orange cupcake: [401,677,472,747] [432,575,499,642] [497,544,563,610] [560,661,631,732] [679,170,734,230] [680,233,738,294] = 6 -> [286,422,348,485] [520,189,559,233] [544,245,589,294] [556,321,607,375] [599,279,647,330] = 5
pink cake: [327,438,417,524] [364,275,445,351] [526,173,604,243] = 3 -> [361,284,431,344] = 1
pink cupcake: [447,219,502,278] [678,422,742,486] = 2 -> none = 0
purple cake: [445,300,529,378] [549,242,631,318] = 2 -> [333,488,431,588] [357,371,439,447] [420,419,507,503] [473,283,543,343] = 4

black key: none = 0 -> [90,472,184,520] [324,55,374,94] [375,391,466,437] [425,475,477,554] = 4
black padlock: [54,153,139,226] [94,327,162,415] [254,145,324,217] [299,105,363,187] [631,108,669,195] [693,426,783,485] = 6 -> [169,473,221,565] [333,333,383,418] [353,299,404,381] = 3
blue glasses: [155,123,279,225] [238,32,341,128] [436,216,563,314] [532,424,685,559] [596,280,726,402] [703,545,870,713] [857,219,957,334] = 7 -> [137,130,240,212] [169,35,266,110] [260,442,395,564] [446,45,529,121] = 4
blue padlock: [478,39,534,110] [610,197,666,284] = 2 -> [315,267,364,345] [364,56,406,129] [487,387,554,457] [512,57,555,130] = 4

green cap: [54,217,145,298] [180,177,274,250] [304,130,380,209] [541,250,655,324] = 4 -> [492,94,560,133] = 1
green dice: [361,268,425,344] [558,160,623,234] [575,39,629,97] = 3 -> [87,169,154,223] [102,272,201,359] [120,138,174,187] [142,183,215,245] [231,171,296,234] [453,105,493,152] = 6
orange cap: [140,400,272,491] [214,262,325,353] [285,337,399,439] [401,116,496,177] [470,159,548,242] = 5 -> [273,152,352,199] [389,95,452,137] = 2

☆ ☆ ☆ ☆ ☆ ☆ ☆

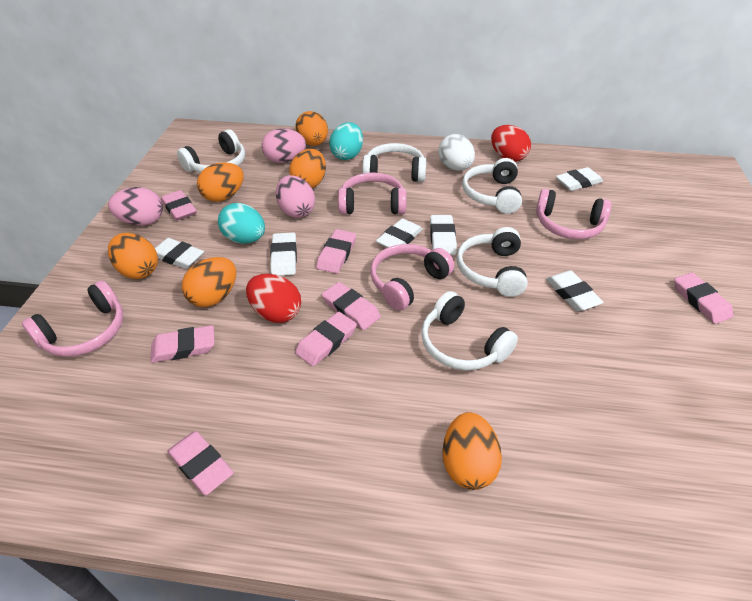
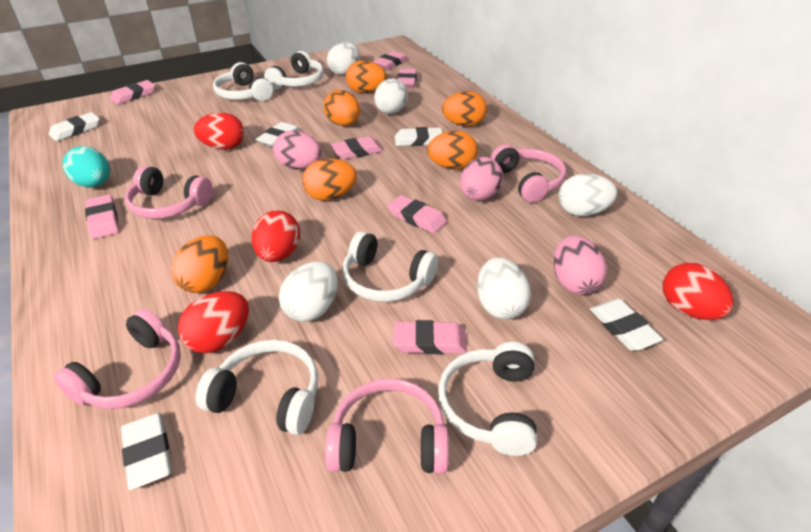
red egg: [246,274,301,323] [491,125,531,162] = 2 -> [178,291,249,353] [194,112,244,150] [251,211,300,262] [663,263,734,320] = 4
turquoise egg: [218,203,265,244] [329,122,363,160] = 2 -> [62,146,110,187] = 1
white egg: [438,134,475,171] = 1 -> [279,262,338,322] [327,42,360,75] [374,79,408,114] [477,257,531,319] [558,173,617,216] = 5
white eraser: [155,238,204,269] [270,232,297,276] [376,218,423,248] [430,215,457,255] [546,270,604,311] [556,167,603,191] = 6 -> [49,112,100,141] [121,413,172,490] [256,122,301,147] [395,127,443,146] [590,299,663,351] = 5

☆ ☆ ☆ ☆ ☆ ☆ ☆

Go through the entries above and copy each line holding the string "orange".

> [WRITTEN RESPONSE]
orange cupcake: [401,677,472,747] [432,575,499,642] [497,544,563,610] [560,661,631,732] [679,170,734,230] [680,233,738,294] = 6 -> [286,422,348,485] [520,189,559,233] [544,245,589,294] [556,321,607,375] [599,279,647,330] = 5
orange cap: [140,400,272,491] [214,262,325,353] [285,337,399,439] [401,116,496,177] [470,159,548,242] = 5 -> [273,152,352,199] [389,95,452,137] = 2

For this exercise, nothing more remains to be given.